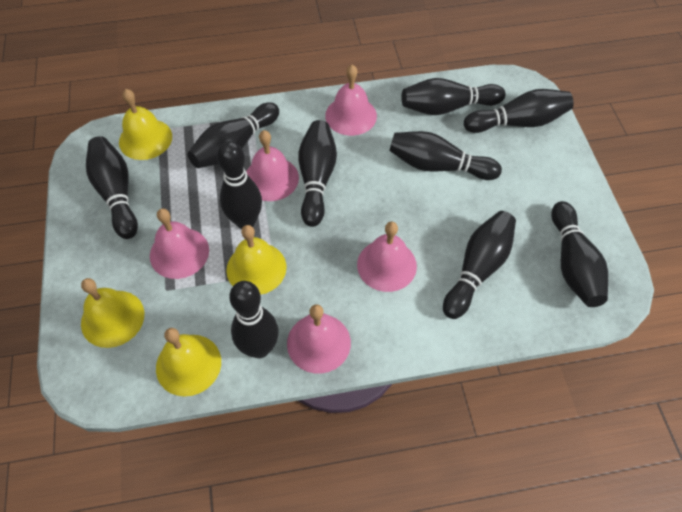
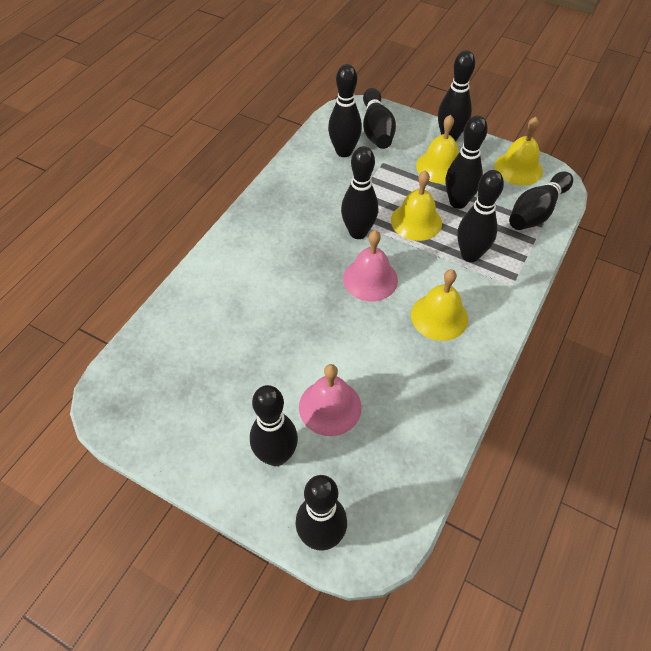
black bowling pin: 10 -> 9
pink bell: 5 -> 2

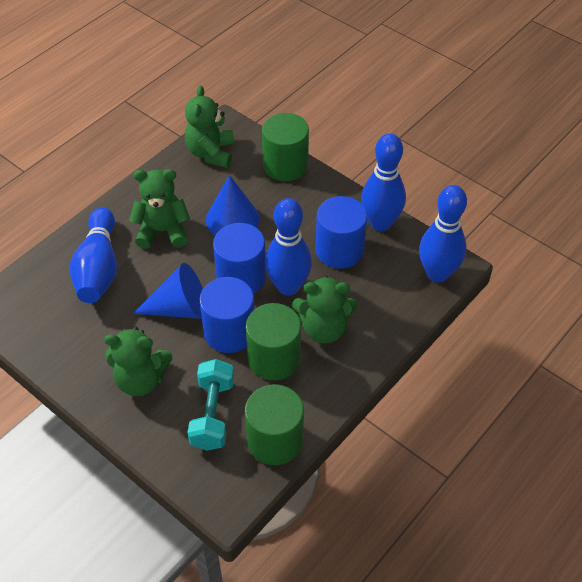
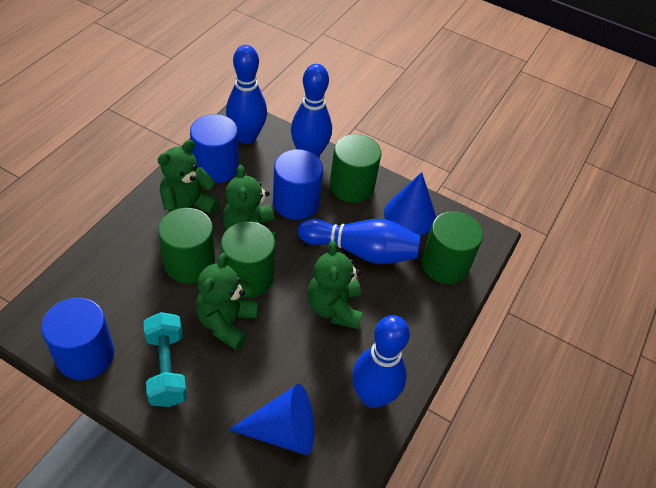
green cylinder: 3 -> 4

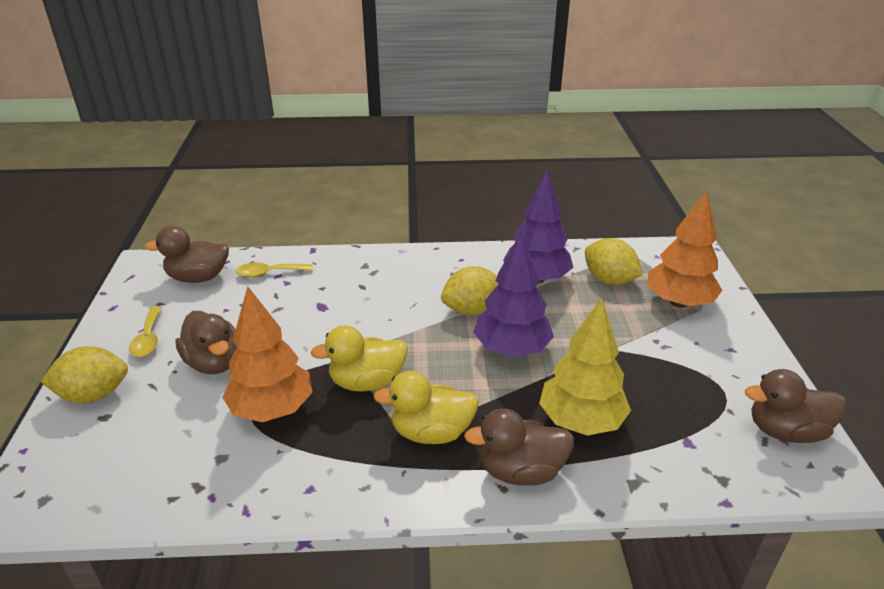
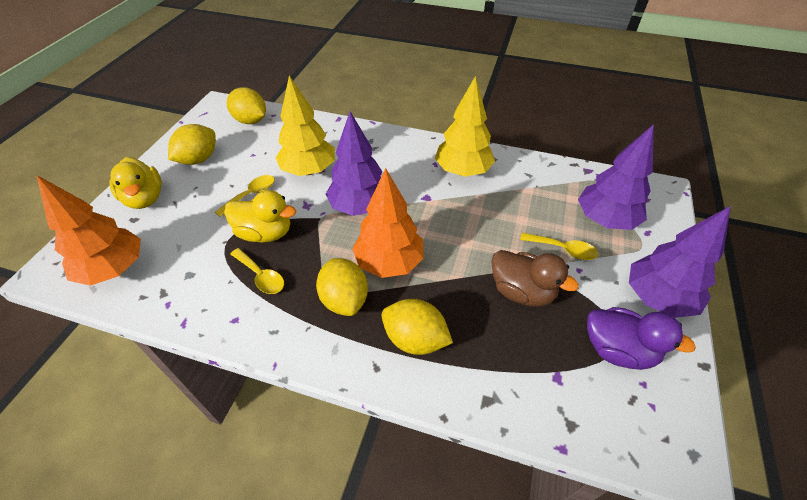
brown duck: 4 -> 1
purple duck: 0 -> 1
purple tree: 2 -> 3
yellow lemon: 3 -> 4
yellow spoon: 2 -> 3
yellow tree: 1 -> 2

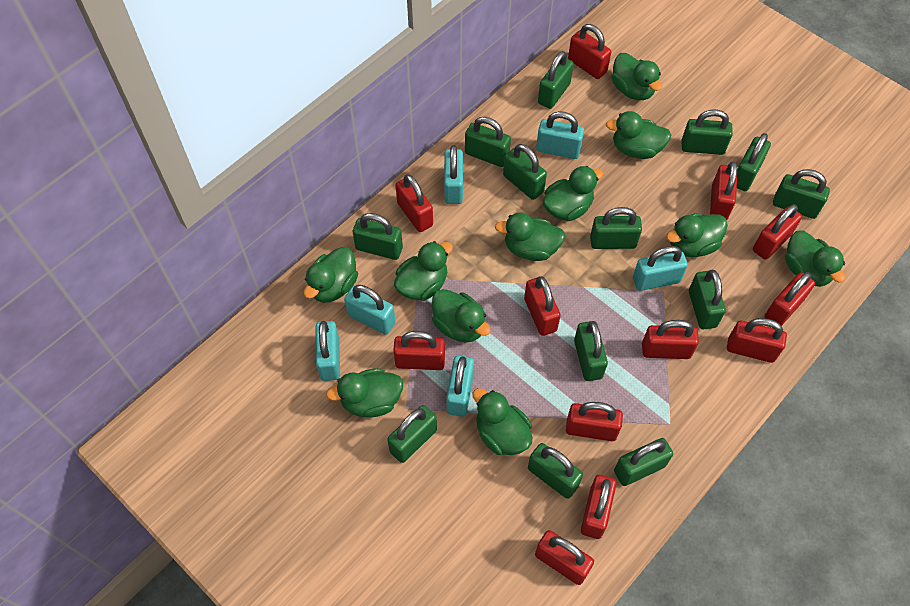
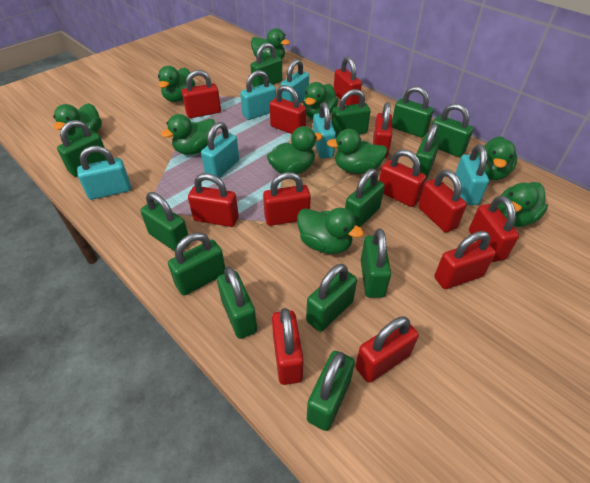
green duck: 11 -> 10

# PROMPT
Look over the material above and show each line where "duck" appears.

# SOLUTION TO THIS TASK
brown duck: 4 -> 1
purple duck: 0 -> 1
green duck: 11 -> 10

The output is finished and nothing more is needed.